* [EXERCISE AIM]:
Reproduce exactly the lines from the one containing "white flower pot" through the last line of the data, both ends included.

* [SOURCE MATERIAL]:
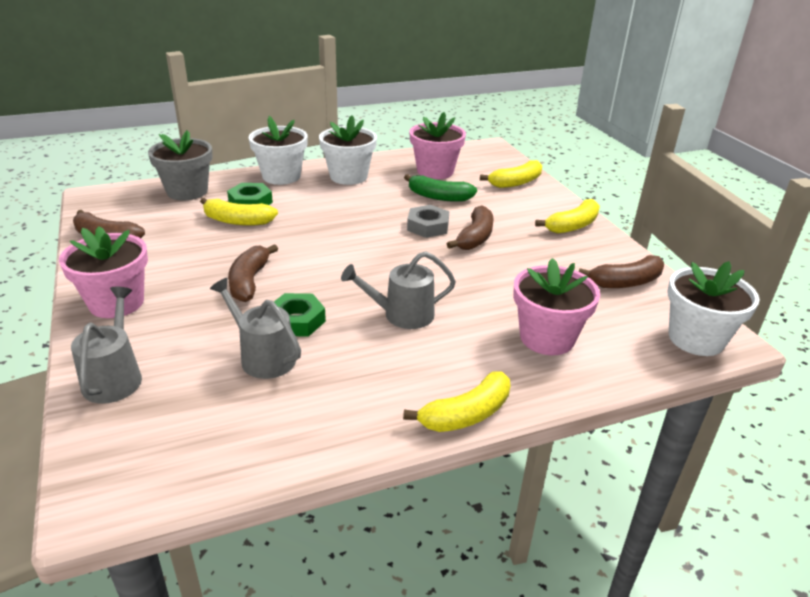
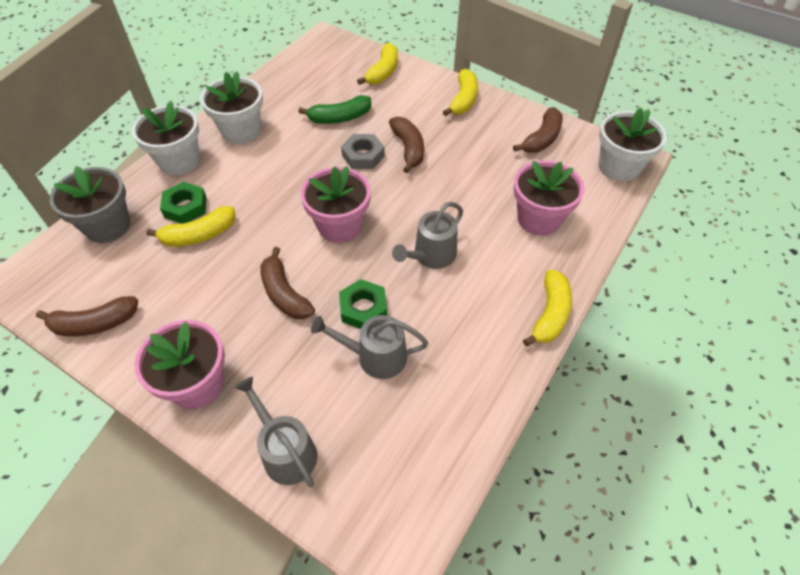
camera: 35 degrees left, 20 degrees up
pink flower pot [409,112,466,179] -> pink flower pot moved to [301,166,371,243]

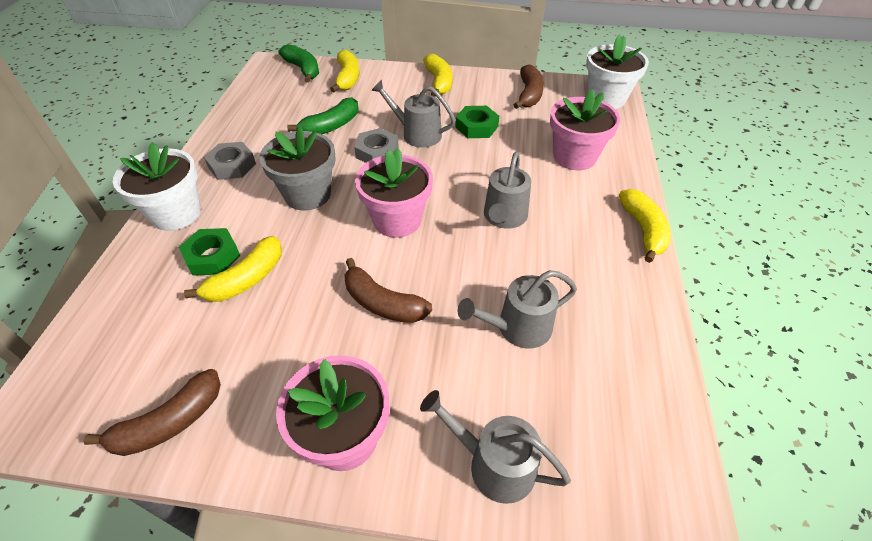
camera: 25 degrees left, 5 degrees down
grey flower pot [49,166,130,243] -> grey flower pot moved to [259,126,336,210]
white flower pot [200,71,263,144] -> grey nut [204,142,256,180]
green nut [339,279,387,329] -> green nut moved to [455,106,499,138]
brown banana [389,116,424,173] -> grey watering can [371,80,456,148]
none -> green banana [278,44,319,82]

* [SOLUTION TO THE PROBLEM]:
white flower pot [200,71,263,144] -> grey nut [204,142,256,180]
green nut [339,279,387,329] -> green nut moved to [455,106,499,138]
brown banana [389,116,424,173] -> grey watering can [371,80,456,148]
none -> green banana [278,44,319,82]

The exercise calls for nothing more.